(SUPPLIED MATERIAL)

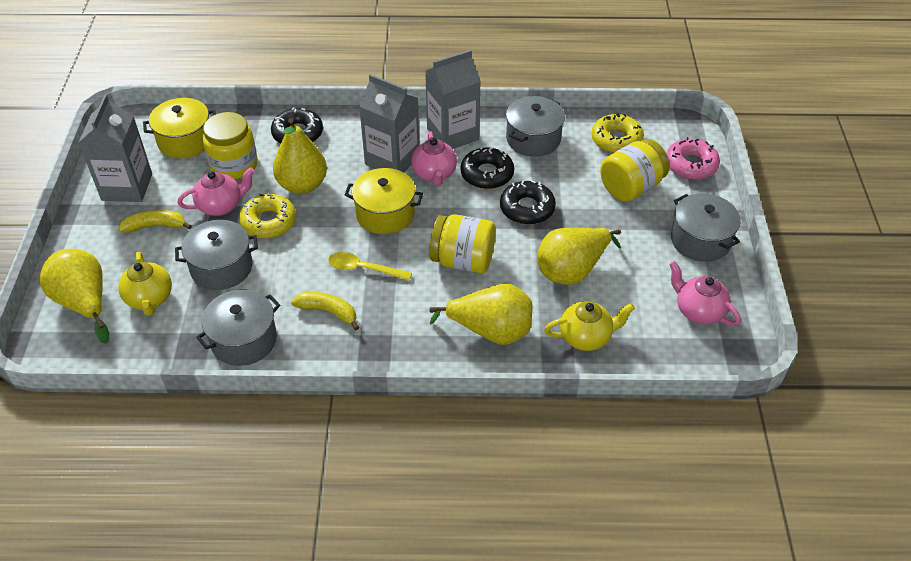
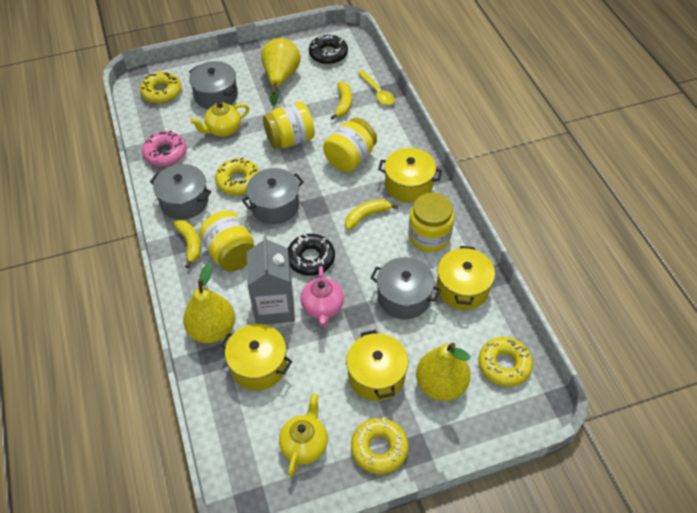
black donut: 3 -> 2
grey carton: 3 -> 1
pink teapot: 3 -> 1
yellow banana: 2 -> 3
yellow donut: 2 -> 4
yellow jar: 3 -> 4
yellow pear: 4 -> 3
yellow pot: 2 -> 4

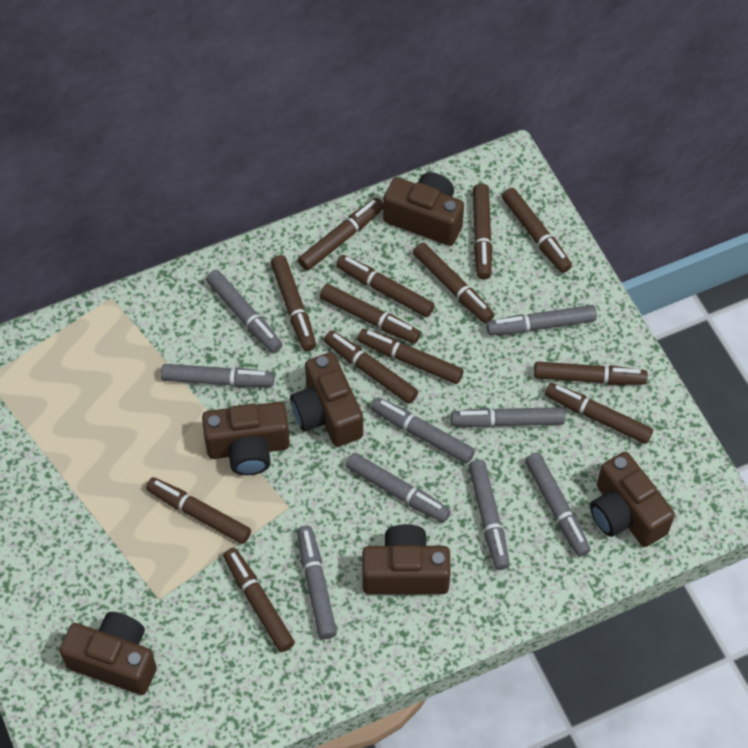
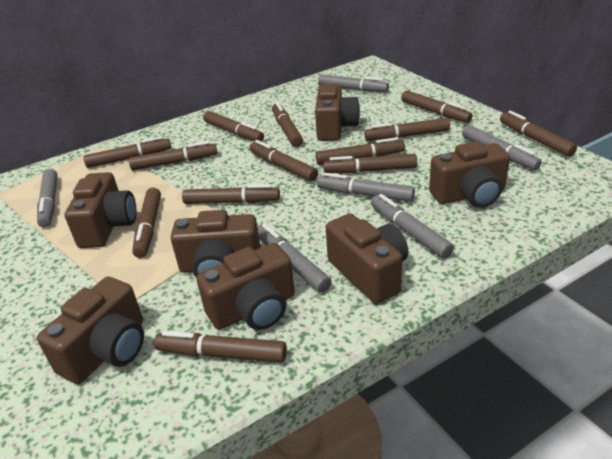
brown camera: 6 -> 7
grey marker: 9 -> 6

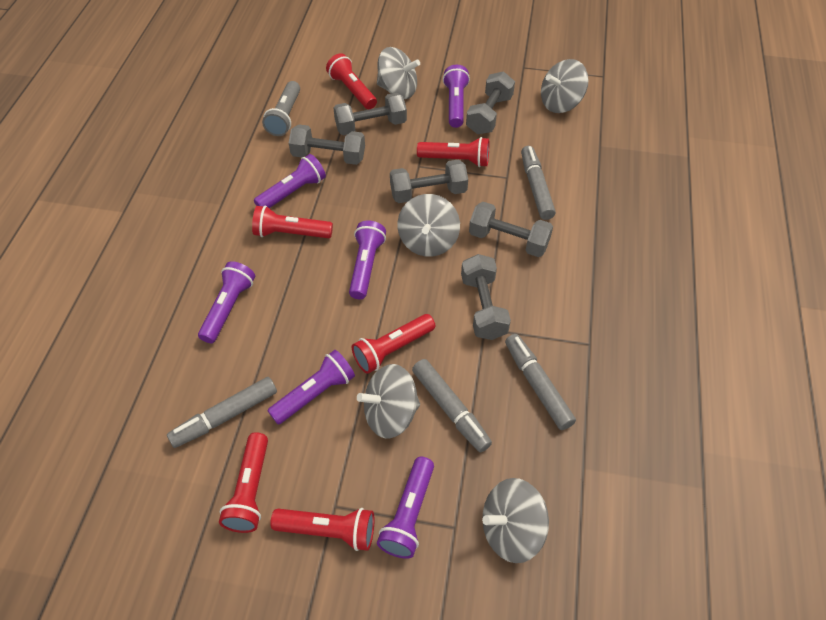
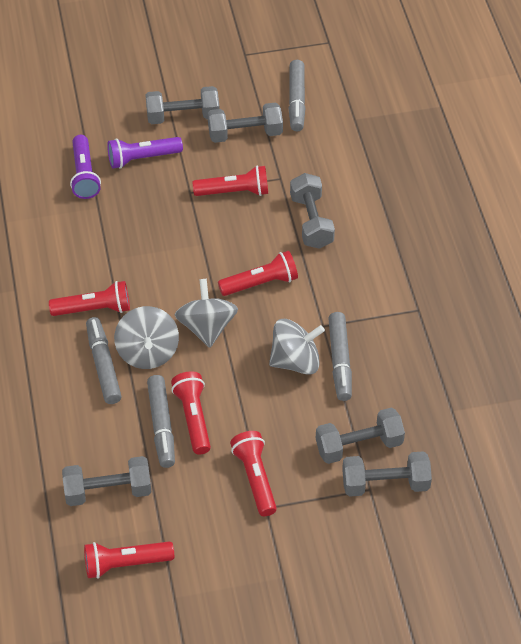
grey flashlight: 1 -> 0
grey spinning top: 5 -> 3
purple flashlight: 6 -> 2

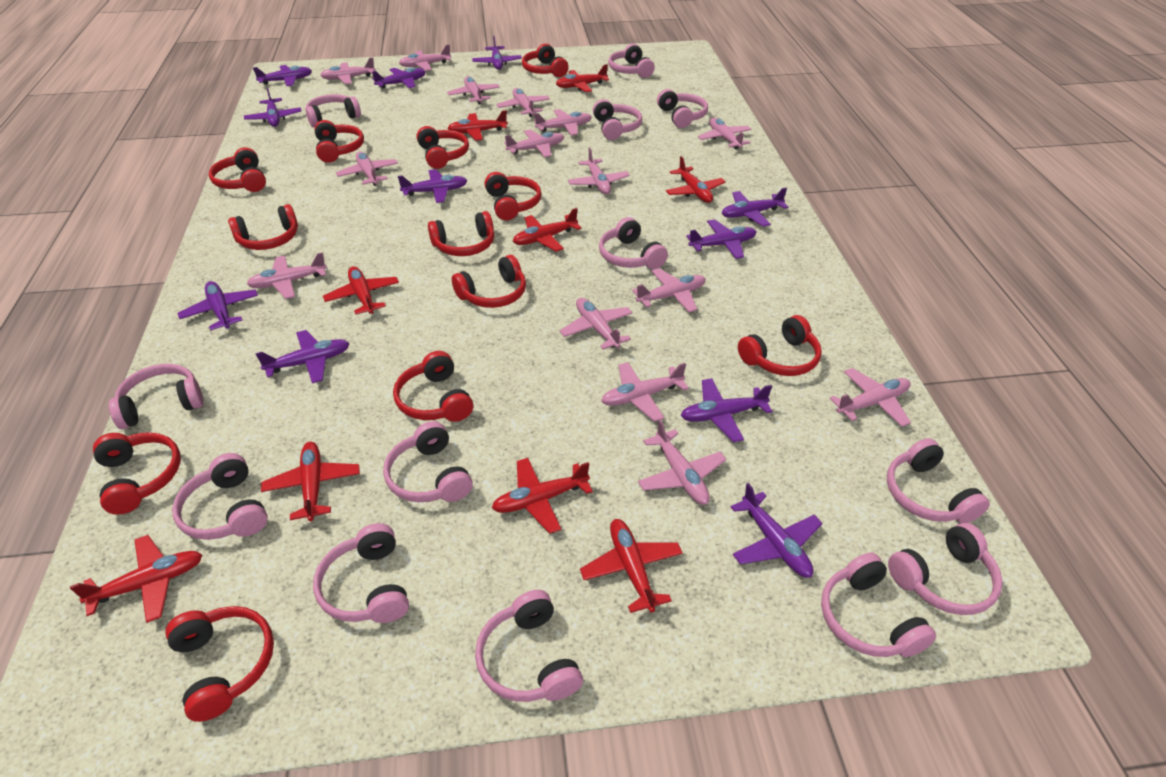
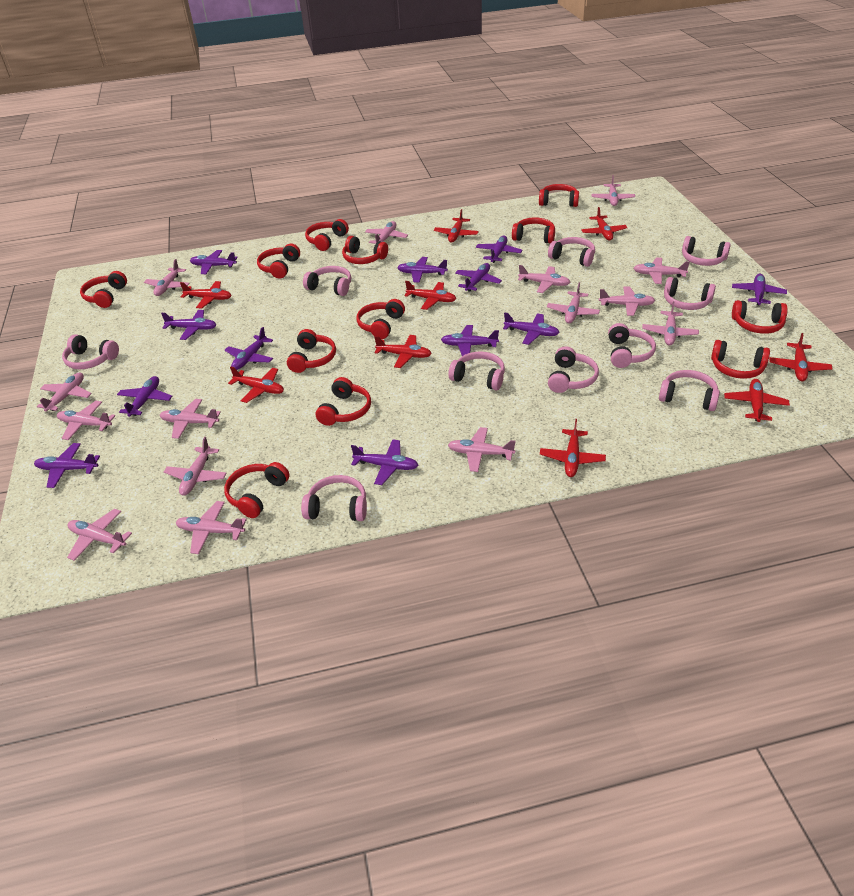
pink headphones: 13 -> 10
purple plane: 11 -> 12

(End SUPPLIED MATERIAL)

**PROBLEM TO WORK ON**: Only the pictures stay out; everything else in the listing above must be repeated exactly.

**EXERCISE OUTPUT**:
black donut: 3 -> 2
grey carton: 3 -> 1
pink teapot: 3 -> 1
yellow banana: 2 -> 3
yellow donut: 2 -> 4
yellow jar: 3 -> 4
yellow pear: 4 -> 3
yellow pot: 2 -> 4

brown camera: 6 -> 7
grey marker: 9 -> 6

grey flashlight: 1 -> 0
grey spinning top: 5 -> 3
purple flashlight: 6 -> 2

pink headphones: 13 -> 10
purple plane: 11 -> 12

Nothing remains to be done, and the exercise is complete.